WHAT THE TASK ASKS
Once the pictures are set aside, copy the records below exactly as they stand.

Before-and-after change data
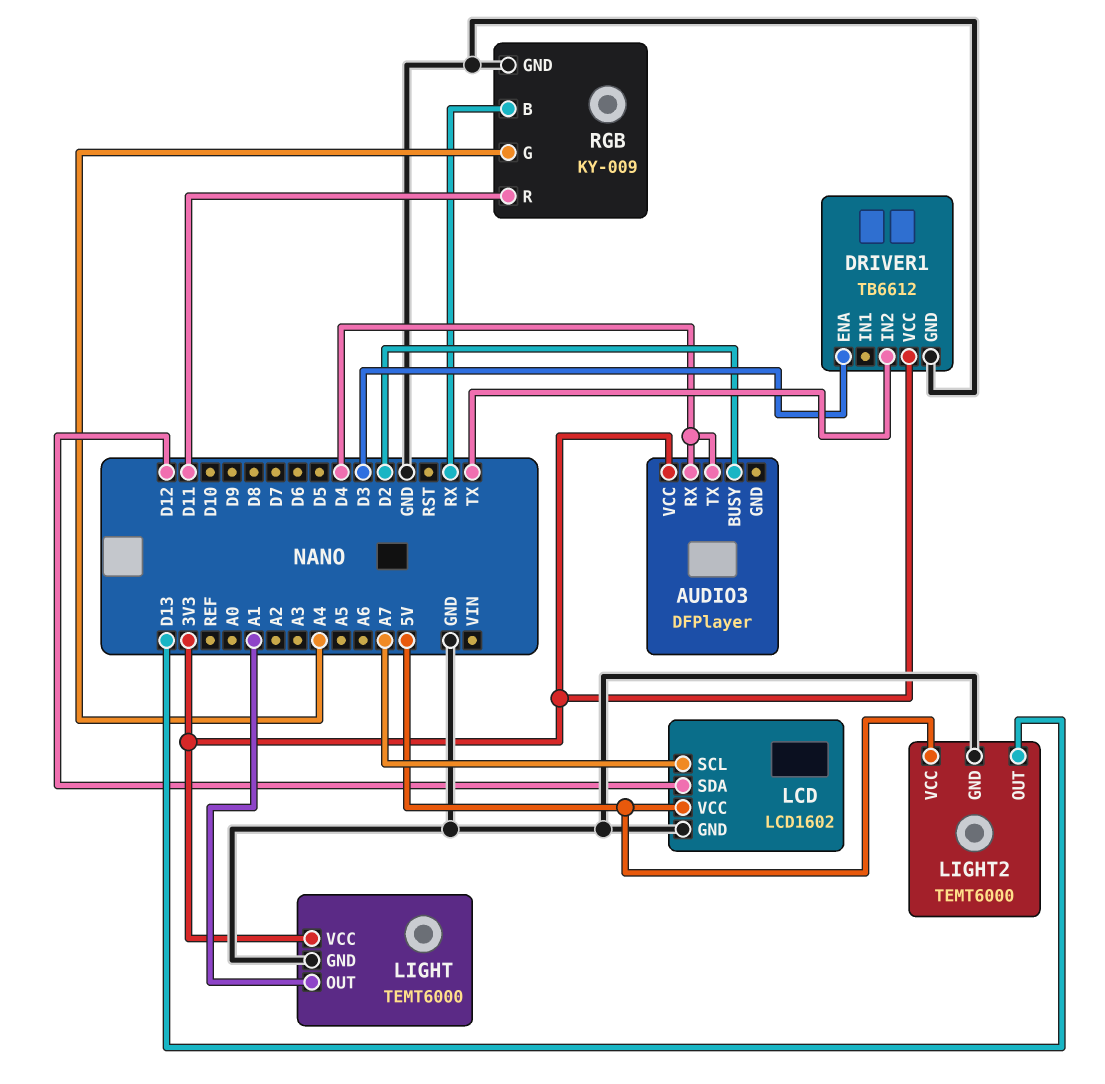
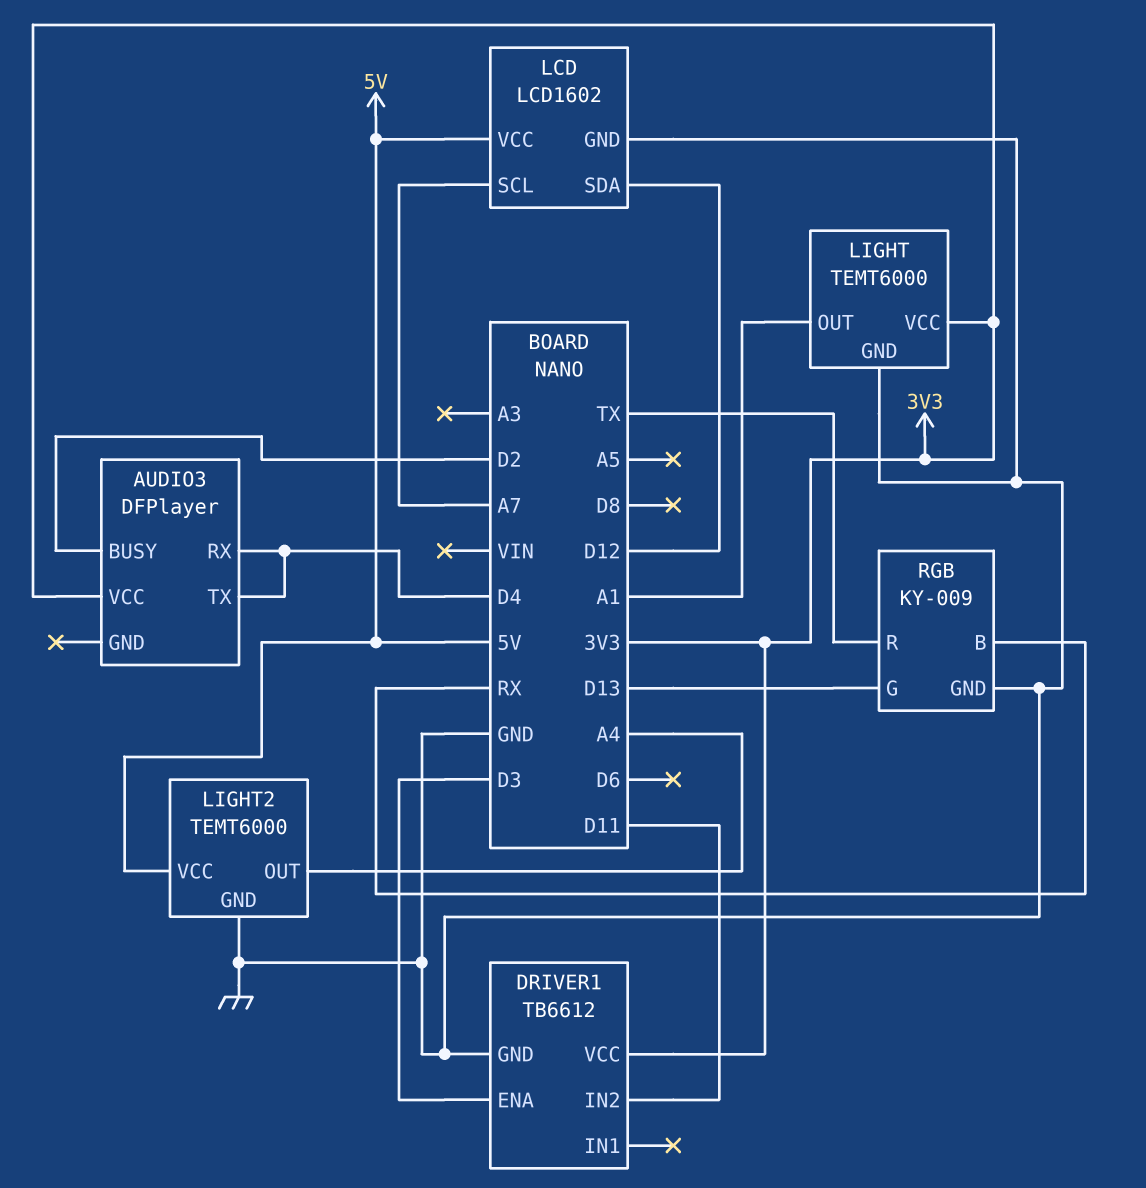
DRIVER1 pin IN2: TX -> D11
LIGHT2 pin OUT: D13 -> A4
RGB pin G: A4 -> D13
RGB pin R: D11 -> TX

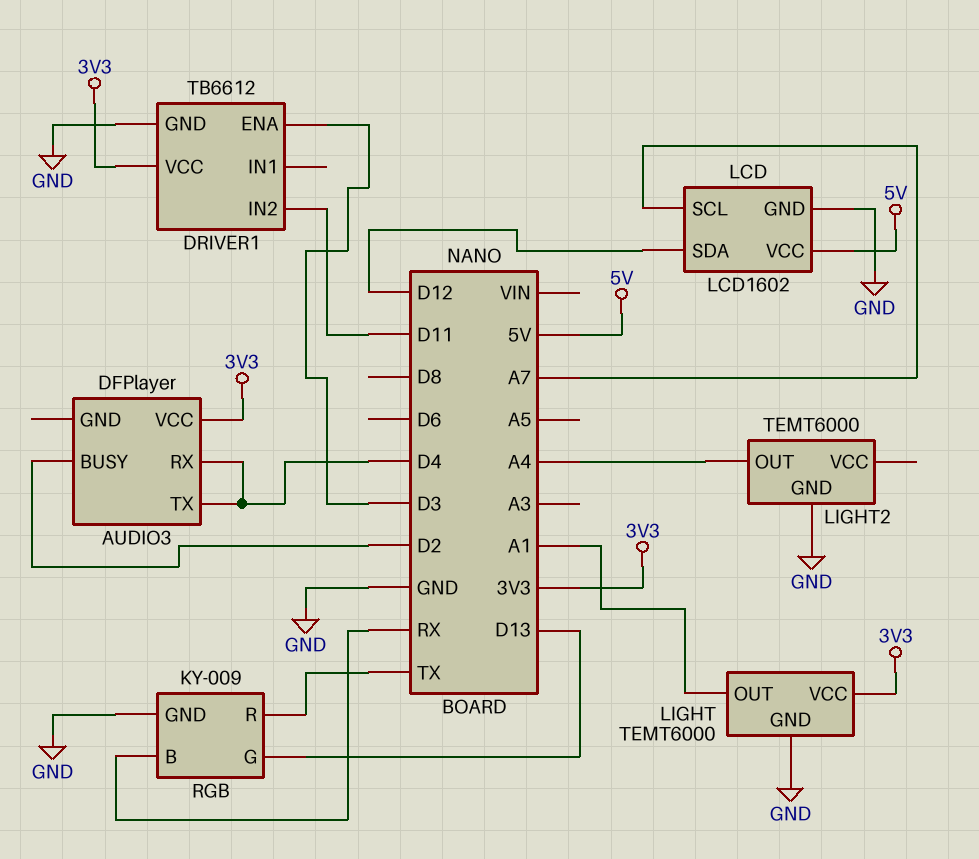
LIGHT2 pin VCC: 5V -> none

SOLUTION TO THE PROBLEM
DRIVER1 pin IN2: TX -> D11
LIGHT2 pin OUT: D13 -> A4
RGB pin G: A4 -> D13
RGB pin R: D11 -> TX

LIGHT2 pin VCC: 5V -> none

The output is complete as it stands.